• Written problem
How many lines in the entries below contain the word "cell"? Reply with the number alone.
─── Given information ───
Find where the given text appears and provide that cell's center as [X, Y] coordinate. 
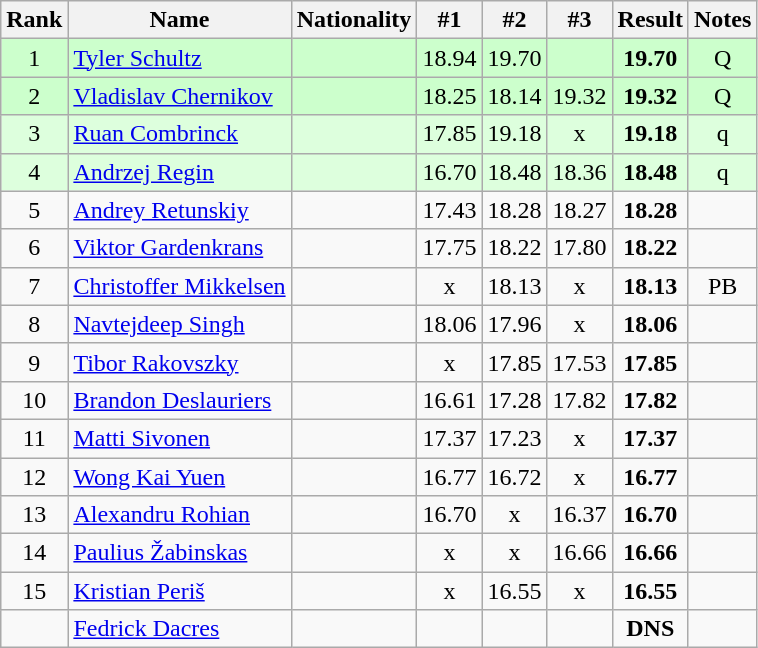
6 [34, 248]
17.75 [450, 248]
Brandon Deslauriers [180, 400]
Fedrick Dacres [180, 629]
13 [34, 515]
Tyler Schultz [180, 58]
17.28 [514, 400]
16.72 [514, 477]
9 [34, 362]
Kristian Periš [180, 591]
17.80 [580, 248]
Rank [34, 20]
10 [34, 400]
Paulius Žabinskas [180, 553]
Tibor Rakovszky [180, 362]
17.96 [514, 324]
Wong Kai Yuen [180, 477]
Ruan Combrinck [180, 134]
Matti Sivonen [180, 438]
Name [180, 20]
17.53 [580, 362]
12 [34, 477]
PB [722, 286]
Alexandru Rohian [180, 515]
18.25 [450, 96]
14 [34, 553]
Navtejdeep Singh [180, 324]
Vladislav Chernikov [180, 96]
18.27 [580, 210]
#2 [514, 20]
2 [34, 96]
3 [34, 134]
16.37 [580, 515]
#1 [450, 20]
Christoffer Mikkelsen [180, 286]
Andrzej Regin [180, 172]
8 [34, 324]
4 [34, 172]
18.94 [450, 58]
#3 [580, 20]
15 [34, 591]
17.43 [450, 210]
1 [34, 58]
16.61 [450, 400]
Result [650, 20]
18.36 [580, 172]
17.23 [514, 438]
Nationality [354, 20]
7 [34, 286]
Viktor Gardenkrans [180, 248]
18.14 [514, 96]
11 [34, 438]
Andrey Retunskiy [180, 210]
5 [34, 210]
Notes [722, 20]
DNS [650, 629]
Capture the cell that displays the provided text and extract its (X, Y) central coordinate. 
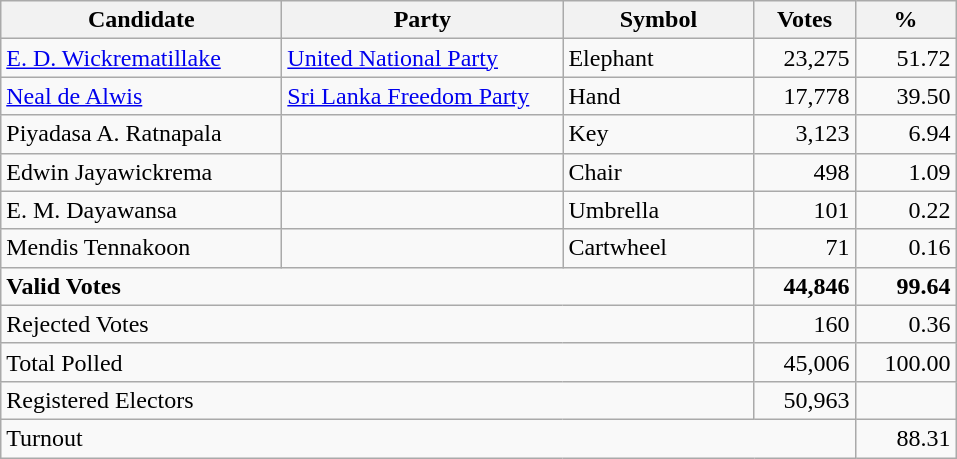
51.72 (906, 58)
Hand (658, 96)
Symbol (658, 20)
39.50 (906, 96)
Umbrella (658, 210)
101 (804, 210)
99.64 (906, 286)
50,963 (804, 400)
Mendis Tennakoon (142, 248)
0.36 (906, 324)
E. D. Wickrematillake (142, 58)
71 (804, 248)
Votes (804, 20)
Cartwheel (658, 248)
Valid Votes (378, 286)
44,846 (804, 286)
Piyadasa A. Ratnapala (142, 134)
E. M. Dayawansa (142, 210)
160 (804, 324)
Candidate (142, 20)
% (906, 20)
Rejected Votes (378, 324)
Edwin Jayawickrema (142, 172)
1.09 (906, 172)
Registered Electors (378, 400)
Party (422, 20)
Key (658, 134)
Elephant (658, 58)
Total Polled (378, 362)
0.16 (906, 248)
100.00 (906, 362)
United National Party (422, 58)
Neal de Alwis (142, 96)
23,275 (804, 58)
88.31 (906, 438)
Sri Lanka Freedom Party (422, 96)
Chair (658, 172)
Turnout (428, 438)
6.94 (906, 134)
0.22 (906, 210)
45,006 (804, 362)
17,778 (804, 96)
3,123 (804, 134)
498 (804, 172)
───
• Result below
2